*Directions:* From the entries, copy out every line in which the word "orange" is found.

Data in this exercise section start

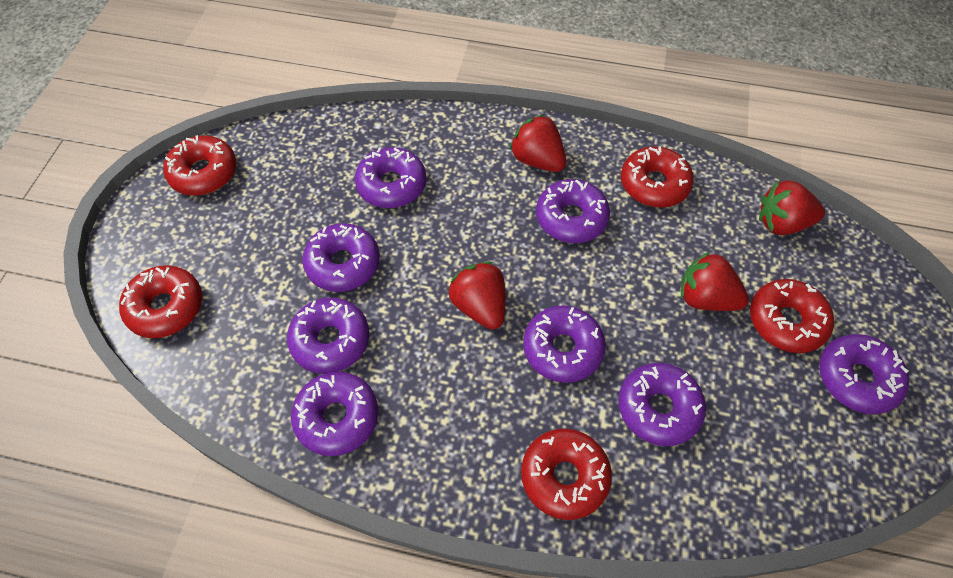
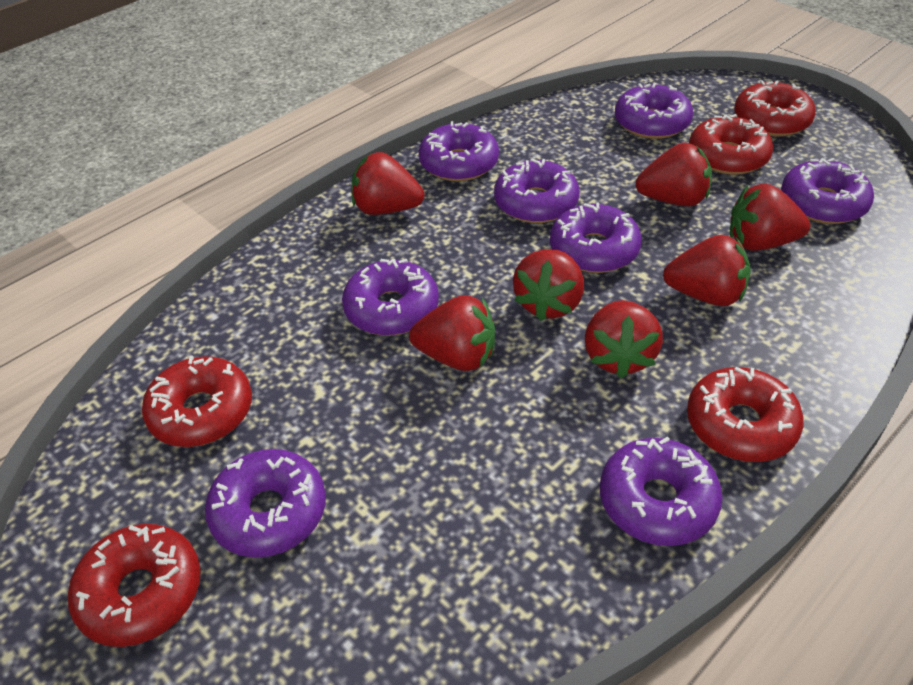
red strawberry: 4 -> 7

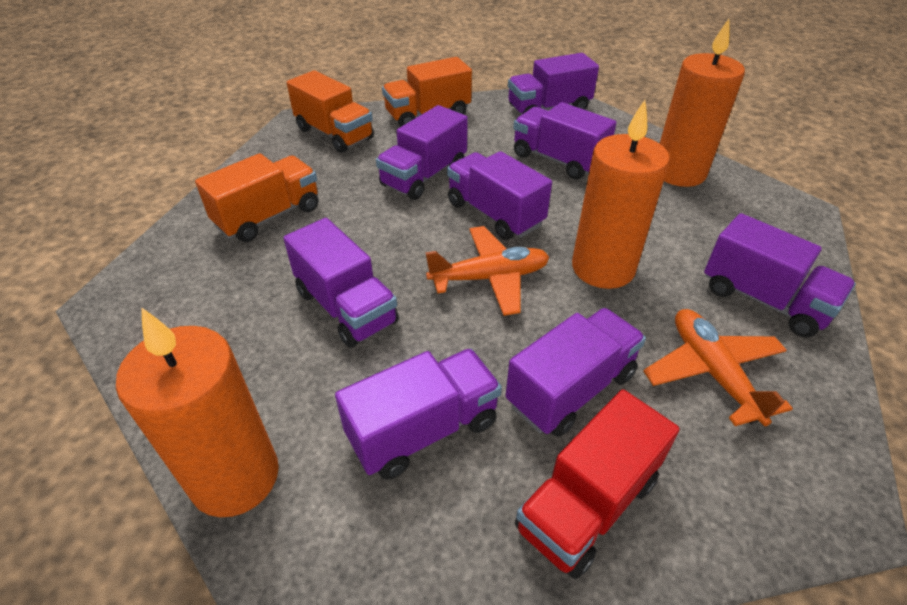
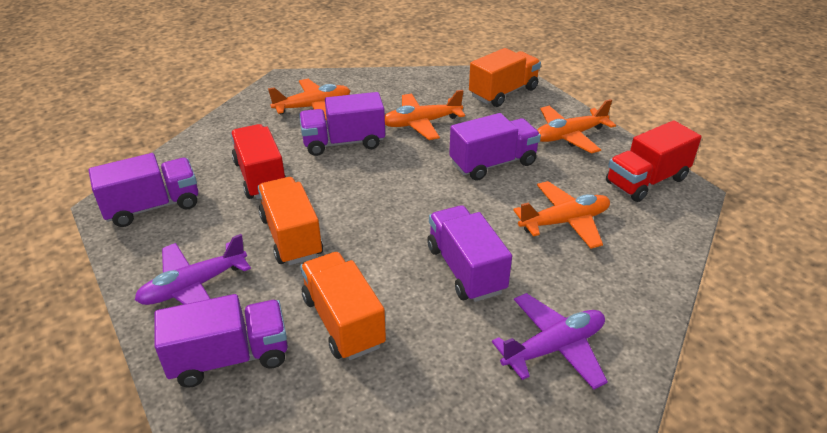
orange candle: 3 -> 0
orange plane: 2 -> 4
purple plane: 0 -> 2
purple truck: 8 -> 5
red truck: 1 -> 2

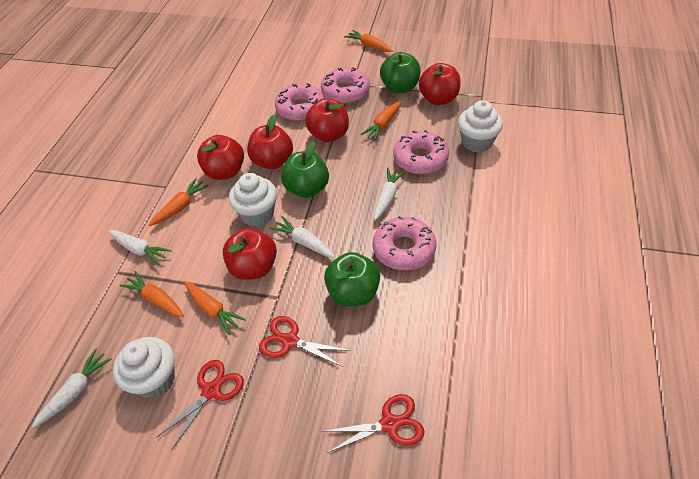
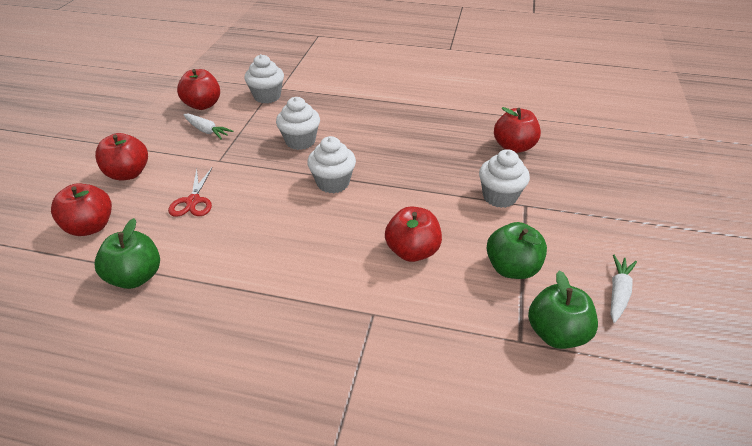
orange carrot: 5 -> 0
pink donut: 4 -> 0
red scissors: 3 -> 1
white carrot: 4 -> 2
white cupcake: 3 -> 4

Data in this exercise section end

*Response for this exercise:*
orange candle: 3 -> 0
orange plane: 2 -> 4
orange carrot: 5 -> 0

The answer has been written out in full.